(Beginning of DATA FOR THIS EXERCISE)
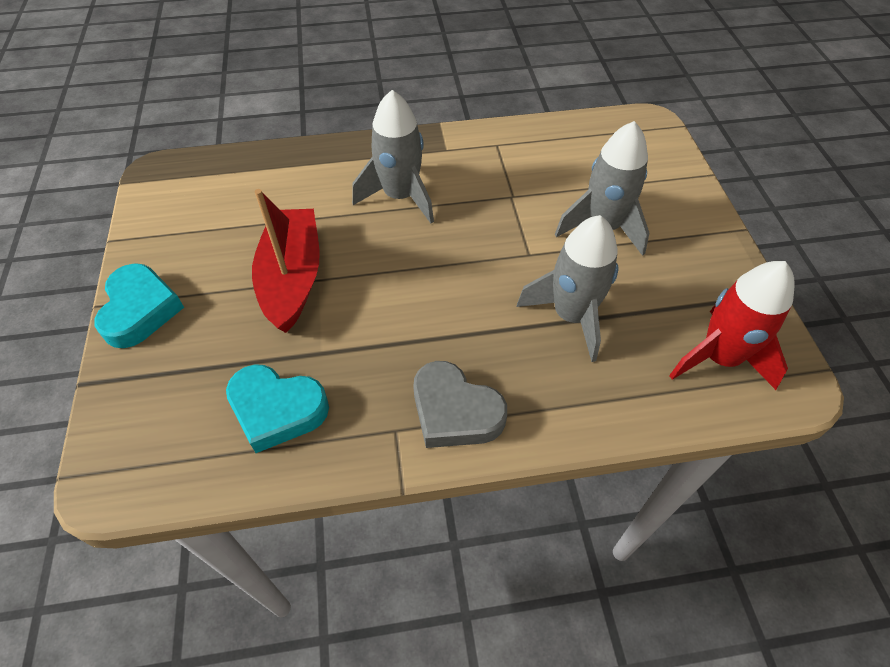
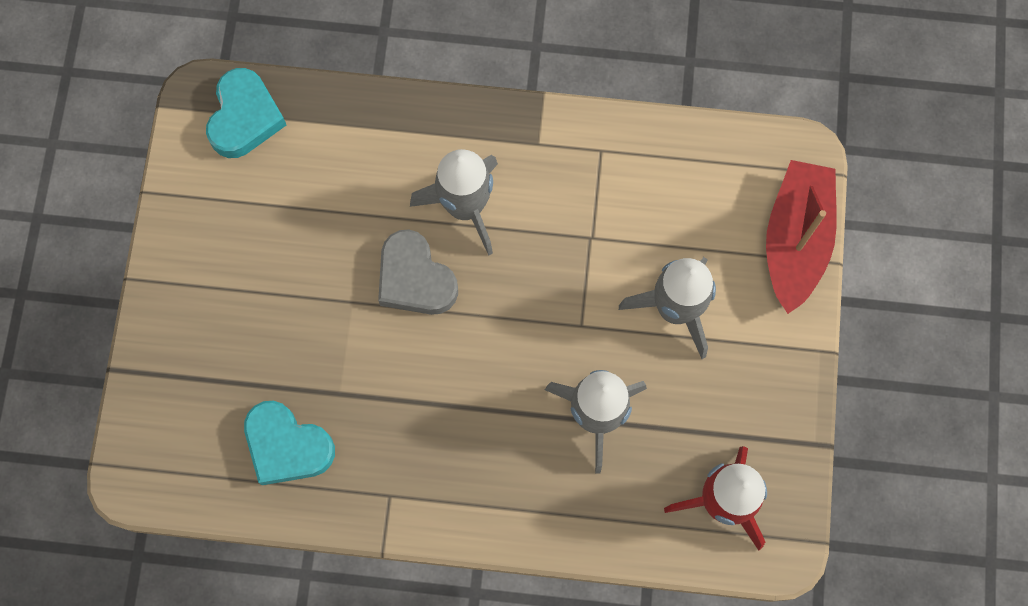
camera: 15 degrees right, 20 degrees up
(140, 310) = (171, 295): turquoise heart -> turquoise heart (245, 117)
(292, 278) = (326, 294): red boat -> red boat (795, 240)
(455, 411) = (448, 491): grey heart -> grey heart (415, 278)

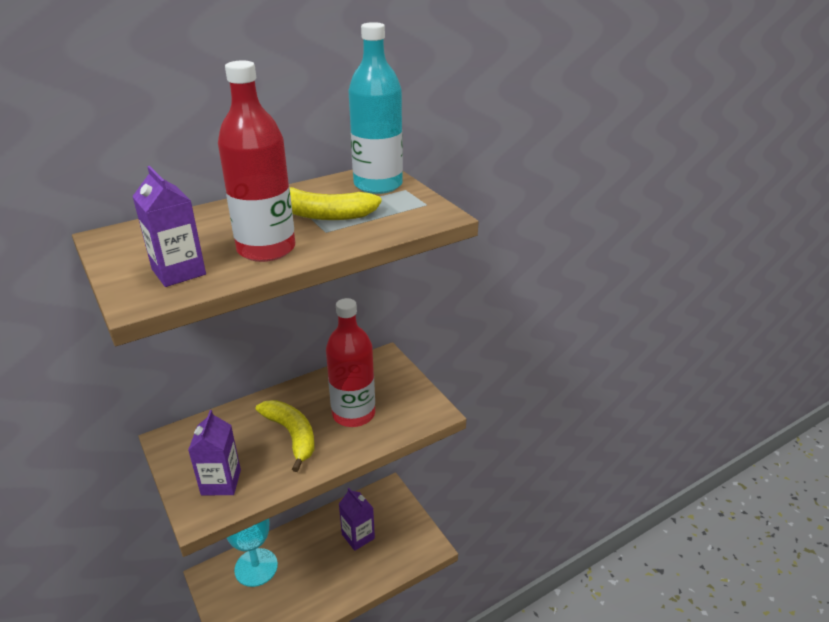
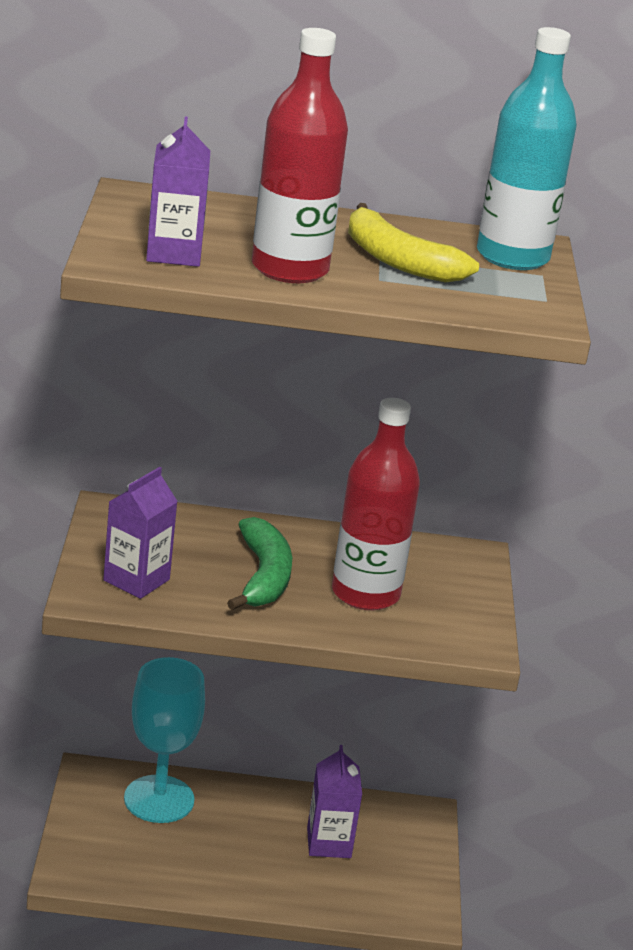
camera: 30 degrees right, 5 degrees down
(292, 435) = (263, 576): yellow banana -> green banana

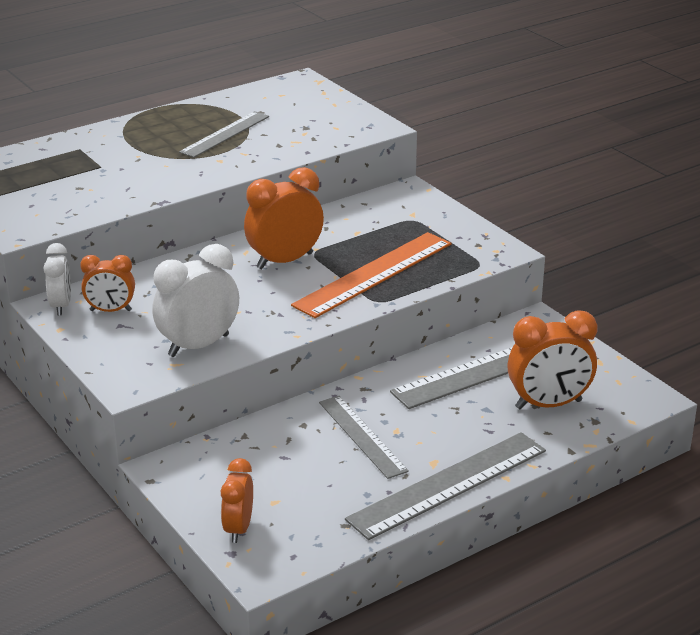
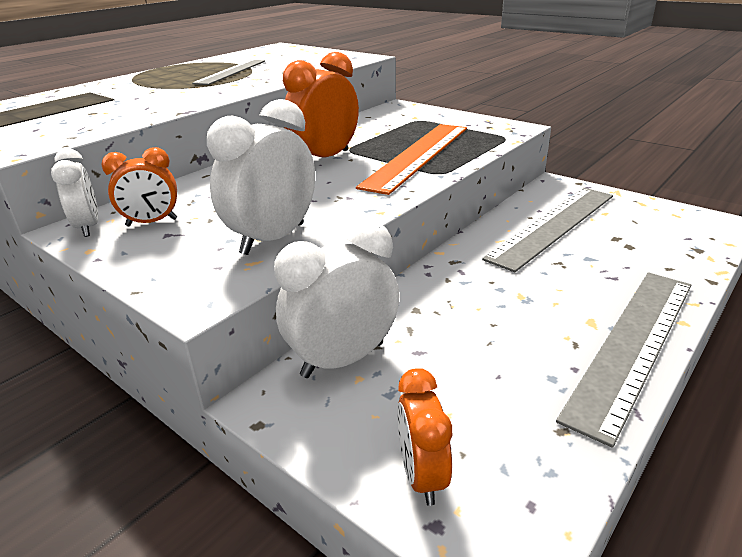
camera: 15 degrees left, 0 degrees up
(226, 451) = (343, 359): none -> white clock
(362, 436) = (490, 309): grey ruler -> none
(548, 404) = (641, 243): orange clock -> none

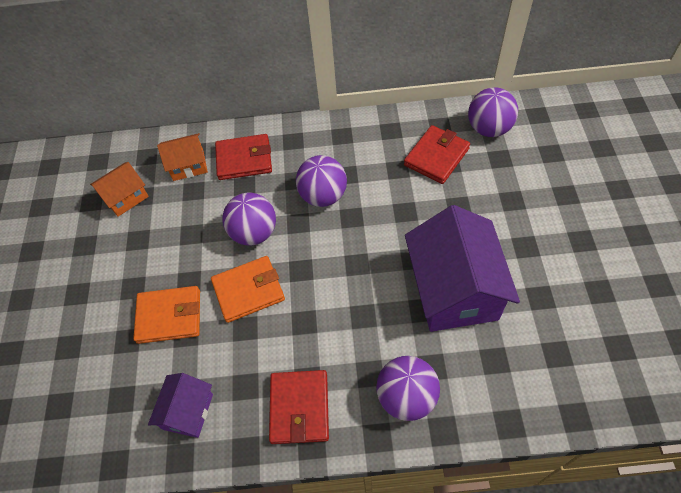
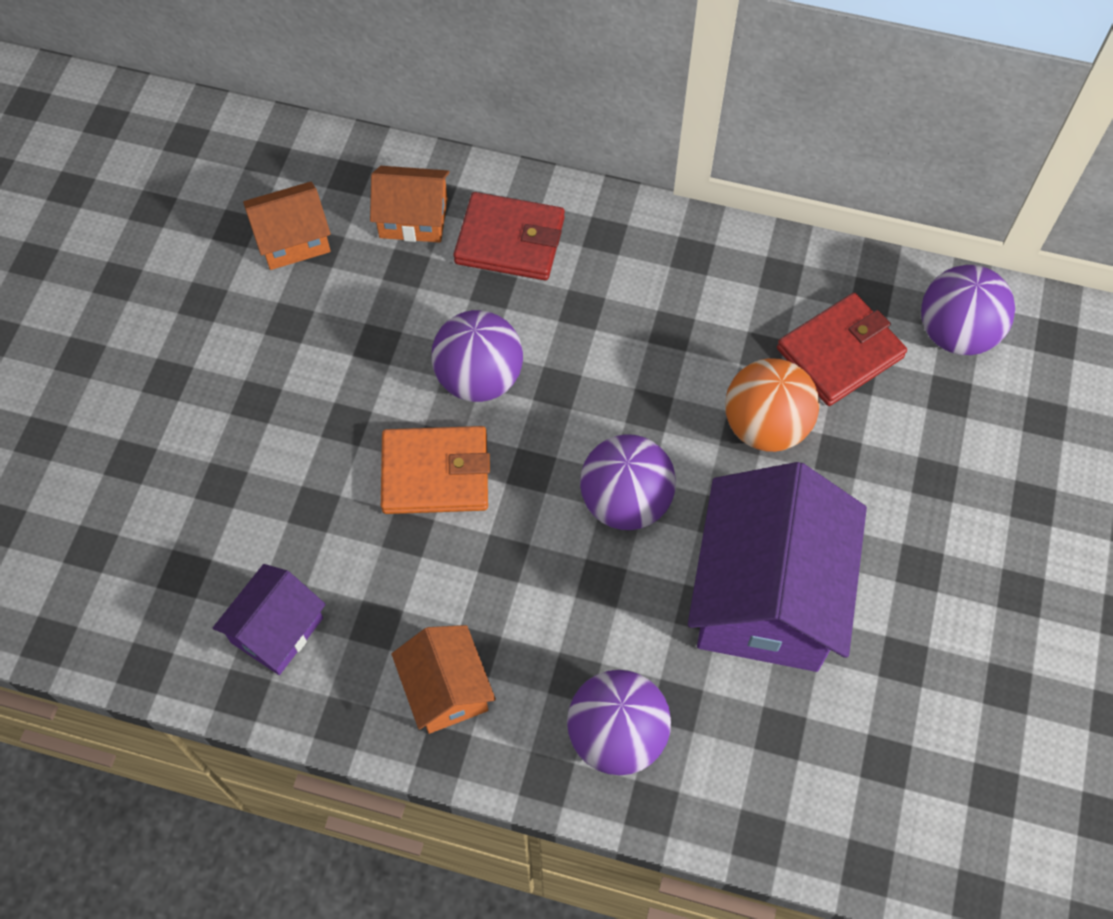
camera: 15 degrees right, 5 degrees up
(169, 316) = (298, 469): orange wallet -> none
(299, 408) = (446, 689): red wallet -> orange house
(323, 196) = (617, 354): purple ball -> purple ball (625, 501)
(415, 204) = (765, 426): none -> orange ball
(End of DATA FOR THIS EXERCISE)
*WORK TO BE COMPLETED*. Locate the word "orange" in the entries, and copy every line where it is found.

*WRITTEN RESPONSE*.
(548, 404) = (641, 243): orange clock -> none
(169, 316) = (298, 469): orange wallet -> none
(299, 408) = (446, 689): red wallet -> orange house
(415, 204) = (765, 426): none -> orange ball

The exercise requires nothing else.